> What this task involves
Keep only the lines of the data below that contain "spool", and copy them.

::::

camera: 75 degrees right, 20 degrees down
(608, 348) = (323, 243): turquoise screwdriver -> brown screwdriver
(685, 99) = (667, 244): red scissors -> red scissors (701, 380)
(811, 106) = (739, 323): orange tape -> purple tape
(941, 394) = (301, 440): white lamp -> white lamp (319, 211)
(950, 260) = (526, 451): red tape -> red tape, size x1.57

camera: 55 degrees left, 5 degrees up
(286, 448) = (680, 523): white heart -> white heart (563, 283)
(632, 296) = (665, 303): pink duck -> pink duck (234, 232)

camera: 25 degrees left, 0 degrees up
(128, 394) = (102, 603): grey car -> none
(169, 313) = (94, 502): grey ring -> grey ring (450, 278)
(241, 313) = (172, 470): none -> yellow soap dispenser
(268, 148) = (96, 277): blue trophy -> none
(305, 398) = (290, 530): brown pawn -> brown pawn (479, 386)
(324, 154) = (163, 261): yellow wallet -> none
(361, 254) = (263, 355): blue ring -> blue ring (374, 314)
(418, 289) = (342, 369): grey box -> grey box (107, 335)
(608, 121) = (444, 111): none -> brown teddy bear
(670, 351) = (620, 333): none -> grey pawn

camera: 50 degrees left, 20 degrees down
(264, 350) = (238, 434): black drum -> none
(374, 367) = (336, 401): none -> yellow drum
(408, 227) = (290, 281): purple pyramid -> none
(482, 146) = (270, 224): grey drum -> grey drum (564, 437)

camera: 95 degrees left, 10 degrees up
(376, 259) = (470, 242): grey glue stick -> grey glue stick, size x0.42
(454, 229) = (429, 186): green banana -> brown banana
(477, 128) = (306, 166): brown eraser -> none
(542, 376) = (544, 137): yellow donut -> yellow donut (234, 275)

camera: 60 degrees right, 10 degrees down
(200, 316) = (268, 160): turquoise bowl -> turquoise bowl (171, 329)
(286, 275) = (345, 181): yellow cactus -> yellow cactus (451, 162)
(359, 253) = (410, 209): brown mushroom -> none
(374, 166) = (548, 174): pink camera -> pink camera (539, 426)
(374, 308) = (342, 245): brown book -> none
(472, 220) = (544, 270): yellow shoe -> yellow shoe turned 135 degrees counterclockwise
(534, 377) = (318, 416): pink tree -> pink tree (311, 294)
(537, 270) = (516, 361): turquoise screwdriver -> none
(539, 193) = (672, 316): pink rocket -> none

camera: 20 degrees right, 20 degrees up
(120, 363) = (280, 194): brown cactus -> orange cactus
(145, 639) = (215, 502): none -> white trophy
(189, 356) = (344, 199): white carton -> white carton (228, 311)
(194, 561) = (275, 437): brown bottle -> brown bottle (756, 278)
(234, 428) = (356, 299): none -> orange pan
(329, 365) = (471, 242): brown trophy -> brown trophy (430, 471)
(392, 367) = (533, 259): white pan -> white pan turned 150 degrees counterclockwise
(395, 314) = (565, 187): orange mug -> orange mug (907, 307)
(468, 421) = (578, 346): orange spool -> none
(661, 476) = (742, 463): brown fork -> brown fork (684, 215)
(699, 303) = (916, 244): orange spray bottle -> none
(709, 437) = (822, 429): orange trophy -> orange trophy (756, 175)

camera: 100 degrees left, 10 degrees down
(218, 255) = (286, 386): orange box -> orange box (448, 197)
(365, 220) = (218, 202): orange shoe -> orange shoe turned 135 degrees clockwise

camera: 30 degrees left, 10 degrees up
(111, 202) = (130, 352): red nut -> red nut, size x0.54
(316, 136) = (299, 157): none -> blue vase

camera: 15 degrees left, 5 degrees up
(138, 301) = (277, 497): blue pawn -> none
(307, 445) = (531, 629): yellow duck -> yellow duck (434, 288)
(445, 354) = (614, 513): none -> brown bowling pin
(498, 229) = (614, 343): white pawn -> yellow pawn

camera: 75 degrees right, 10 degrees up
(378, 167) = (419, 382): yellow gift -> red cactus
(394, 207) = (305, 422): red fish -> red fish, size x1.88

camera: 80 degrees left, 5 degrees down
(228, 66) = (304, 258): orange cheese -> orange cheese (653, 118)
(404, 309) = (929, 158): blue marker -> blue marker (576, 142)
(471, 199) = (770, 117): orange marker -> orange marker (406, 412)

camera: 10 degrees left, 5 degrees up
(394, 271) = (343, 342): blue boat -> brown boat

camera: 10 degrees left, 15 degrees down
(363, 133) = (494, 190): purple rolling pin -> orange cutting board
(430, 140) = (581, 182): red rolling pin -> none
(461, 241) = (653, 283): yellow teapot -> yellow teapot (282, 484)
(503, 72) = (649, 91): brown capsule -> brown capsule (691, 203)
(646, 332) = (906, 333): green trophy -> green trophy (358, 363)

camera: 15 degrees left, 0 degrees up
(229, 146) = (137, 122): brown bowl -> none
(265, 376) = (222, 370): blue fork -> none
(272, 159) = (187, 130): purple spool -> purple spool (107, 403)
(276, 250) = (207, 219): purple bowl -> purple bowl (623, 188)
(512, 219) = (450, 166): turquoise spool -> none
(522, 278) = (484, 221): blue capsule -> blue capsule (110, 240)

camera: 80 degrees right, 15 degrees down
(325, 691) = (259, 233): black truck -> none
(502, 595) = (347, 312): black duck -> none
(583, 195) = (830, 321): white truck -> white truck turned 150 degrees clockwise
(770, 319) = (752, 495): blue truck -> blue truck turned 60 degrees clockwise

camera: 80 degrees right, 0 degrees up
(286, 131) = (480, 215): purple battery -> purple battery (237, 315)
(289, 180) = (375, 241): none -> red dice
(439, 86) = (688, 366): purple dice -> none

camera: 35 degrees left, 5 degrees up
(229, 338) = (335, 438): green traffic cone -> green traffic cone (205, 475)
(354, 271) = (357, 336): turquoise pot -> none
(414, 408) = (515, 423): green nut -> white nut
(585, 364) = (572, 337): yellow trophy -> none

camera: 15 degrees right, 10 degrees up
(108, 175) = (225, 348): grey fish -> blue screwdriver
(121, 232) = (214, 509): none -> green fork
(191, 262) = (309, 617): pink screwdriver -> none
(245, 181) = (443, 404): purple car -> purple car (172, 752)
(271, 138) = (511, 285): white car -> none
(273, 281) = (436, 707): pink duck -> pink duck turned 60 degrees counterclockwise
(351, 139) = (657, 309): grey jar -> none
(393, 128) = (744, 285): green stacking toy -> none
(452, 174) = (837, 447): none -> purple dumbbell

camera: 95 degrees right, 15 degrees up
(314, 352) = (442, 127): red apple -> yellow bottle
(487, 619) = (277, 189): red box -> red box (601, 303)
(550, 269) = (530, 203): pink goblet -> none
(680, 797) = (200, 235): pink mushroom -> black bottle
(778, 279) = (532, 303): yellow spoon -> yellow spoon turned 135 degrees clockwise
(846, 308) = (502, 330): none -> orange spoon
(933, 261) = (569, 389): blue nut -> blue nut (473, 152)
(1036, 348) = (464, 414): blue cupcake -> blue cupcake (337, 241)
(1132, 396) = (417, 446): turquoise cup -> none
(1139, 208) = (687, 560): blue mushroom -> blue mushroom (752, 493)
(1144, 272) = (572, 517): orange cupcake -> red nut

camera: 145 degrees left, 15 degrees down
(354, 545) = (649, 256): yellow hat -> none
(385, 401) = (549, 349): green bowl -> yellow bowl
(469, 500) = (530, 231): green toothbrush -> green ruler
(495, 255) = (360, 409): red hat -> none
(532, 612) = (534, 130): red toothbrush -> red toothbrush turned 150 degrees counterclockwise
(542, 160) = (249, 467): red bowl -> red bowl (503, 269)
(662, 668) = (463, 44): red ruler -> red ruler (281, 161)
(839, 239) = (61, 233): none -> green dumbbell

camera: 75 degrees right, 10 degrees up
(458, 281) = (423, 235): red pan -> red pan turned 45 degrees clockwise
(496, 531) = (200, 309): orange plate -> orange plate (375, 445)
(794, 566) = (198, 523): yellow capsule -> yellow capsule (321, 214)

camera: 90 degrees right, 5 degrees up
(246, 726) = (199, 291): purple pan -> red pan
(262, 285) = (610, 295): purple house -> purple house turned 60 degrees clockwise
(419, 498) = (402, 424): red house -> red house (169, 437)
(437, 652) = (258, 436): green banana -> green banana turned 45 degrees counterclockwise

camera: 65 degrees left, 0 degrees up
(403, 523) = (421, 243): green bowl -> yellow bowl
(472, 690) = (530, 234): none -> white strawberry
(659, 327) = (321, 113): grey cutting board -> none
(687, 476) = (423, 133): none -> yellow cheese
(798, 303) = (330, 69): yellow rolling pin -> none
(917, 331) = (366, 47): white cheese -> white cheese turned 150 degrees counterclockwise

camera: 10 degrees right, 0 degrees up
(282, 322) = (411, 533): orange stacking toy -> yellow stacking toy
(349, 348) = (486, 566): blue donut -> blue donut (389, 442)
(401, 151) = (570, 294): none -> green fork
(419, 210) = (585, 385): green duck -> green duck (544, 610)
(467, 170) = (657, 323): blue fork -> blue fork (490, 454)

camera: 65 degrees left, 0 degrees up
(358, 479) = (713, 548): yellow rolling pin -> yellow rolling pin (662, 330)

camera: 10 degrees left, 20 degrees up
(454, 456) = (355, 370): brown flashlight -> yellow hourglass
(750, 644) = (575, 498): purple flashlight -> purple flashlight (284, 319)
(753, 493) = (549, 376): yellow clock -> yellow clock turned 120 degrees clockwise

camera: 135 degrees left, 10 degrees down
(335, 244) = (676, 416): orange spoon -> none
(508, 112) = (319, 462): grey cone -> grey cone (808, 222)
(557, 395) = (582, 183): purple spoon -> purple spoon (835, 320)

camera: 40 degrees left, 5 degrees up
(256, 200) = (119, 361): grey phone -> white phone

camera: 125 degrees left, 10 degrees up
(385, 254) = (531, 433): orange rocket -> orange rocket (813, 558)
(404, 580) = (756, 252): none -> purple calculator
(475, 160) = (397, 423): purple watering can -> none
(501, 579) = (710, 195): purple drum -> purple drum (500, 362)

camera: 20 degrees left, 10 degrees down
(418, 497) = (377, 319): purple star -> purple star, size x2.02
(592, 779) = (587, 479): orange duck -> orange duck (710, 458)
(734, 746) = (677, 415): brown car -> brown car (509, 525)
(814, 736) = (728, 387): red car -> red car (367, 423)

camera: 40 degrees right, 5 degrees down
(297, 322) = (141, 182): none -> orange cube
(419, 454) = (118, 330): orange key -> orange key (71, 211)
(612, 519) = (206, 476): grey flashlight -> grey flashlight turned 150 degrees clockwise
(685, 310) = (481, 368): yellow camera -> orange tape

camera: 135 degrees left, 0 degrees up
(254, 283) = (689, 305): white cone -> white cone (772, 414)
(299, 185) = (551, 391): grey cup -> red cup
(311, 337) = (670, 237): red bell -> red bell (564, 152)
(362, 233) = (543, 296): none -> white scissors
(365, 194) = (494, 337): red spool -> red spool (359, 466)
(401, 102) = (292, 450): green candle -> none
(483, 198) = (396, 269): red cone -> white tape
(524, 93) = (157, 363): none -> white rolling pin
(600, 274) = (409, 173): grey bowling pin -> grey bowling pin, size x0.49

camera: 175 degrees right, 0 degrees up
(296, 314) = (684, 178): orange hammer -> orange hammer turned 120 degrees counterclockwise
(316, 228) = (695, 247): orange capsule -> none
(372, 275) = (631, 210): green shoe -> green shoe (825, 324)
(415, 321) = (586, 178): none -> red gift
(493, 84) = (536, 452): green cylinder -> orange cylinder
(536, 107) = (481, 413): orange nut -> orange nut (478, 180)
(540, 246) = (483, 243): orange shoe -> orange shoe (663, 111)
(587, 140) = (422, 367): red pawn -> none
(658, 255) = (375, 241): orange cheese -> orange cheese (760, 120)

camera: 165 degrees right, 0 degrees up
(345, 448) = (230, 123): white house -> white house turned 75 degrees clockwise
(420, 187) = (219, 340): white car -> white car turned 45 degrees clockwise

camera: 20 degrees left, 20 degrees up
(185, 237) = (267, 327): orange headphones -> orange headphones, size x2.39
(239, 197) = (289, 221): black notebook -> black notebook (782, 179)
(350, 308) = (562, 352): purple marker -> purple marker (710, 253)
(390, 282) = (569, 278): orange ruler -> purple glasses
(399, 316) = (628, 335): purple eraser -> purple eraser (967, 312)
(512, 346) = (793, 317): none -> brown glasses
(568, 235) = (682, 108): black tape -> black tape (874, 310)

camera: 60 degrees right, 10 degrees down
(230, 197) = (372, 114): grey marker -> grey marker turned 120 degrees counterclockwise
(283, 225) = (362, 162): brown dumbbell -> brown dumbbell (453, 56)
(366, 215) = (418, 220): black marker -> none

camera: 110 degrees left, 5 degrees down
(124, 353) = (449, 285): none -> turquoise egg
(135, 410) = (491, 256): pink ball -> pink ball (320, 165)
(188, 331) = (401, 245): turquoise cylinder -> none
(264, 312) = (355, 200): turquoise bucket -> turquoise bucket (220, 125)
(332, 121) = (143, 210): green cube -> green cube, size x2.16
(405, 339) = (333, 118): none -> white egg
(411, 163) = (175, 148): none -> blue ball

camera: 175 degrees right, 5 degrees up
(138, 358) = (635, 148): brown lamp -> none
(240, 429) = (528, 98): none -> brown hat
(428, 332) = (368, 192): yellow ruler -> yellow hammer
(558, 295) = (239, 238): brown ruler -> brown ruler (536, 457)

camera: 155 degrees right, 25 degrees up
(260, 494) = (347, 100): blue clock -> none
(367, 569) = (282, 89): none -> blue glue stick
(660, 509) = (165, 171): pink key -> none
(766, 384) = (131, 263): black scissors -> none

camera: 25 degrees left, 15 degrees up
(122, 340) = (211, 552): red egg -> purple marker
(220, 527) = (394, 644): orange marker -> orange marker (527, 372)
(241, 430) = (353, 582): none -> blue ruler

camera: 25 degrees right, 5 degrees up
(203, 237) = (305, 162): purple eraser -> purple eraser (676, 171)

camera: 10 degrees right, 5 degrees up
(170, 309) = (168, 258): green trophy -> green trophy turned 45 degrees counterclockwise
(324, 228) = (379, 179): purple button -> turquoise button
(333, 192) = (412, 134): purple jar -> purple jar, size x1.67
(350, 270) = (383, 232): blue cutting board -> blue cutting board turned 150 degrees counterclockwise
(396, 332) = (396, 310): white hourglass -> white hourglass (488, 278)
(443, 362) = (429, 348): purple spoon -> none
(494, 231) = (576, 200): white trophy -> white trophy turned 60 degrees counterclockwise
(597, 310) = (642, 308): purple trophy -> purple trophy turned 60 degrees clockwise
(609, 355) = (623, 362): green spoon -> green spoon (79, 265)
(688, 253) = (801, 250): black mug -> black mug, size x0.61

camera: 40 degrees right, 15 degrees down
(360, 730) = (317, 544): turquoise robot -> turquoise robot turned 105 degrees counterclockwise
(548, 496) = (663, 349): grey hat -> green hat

::::

> Exercise output
(468, 421) = (578, 346): orange spool -> none
(272, 159) = (187, 130): purple spool -> purple spool (107, 403)
(512, 219) = (450, 166): turquoise spool -> none
(365, 194) = (494, 337): red spool -> red spool (359, 466)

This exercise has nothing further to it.